### WHAT IS BEING ASKED
Make an exact copy of the listing below. Pictures stay out of it.

──────── WORKING DATA

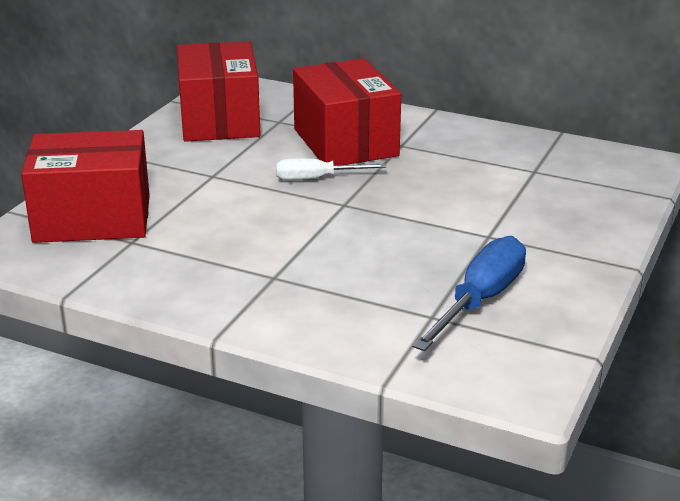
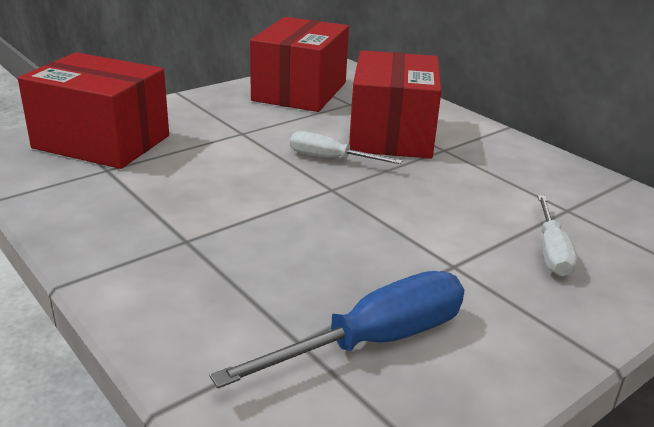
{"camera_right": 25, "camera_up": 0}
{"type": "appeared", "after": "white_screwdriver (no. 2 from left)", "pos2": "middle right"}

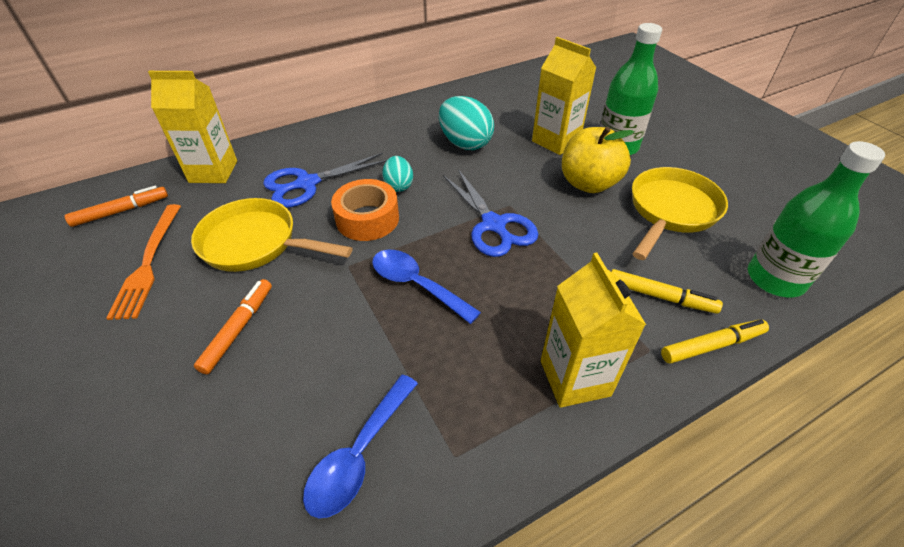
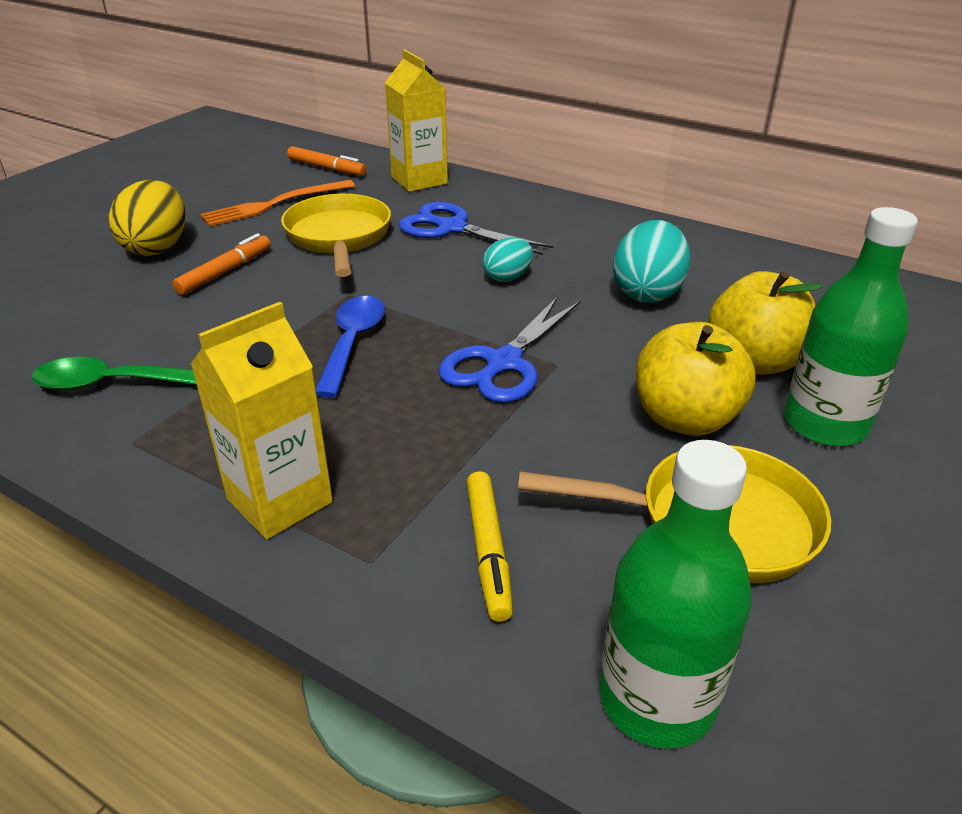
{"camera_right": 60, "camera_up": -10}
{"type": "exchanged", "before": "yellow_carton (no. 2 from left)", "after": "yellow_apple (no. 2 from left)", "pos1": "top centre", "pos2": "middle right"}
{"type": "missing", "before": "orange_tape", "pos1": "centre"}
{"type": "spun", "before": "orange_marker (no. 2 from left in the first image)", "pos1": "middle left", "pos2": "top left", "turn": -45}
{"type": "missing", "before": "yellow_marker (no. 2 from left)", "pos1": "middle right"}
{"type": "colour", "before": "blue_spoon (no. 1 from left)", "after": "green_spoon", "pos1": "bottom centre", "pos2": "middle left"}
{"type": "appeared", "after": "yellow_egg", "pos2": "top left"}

────────────────

### REPLY
{"camera_right": 25, "camera_up": 0}
{"type": "appeared", "after": "white_screwdriver (no. 2 from left)", "pos2": "middle right"}

{"camera_right": 60, "camera_up": -10}
{"type": "exchanged", "before": "yellow_carton (no. 2 from left)", "after": "yellow_apple (no. 2 from left)", "pos1": "top centre", "pos2": "middle right"}
{"type": "missing", "before": "orange_tape", "pos1": "centre"}
{"type": "spun", "before": "orange_marker (no. 2 from left in the first image)", "pos1": "middle left", "pos2": "top left", "turn": -45}
{"type": "missing", "before": "yellow_marker (no. 2 from left)", "pos1": "middle right"}
{"type": "colour", "before": "blue_spoon (no. 1 from left)", "after": "green_spoon", "pos1": "bottom centre", "pos2": "middle left"}
{"type": "appeared", "after": "yellow_egg", "pos2": "top left"}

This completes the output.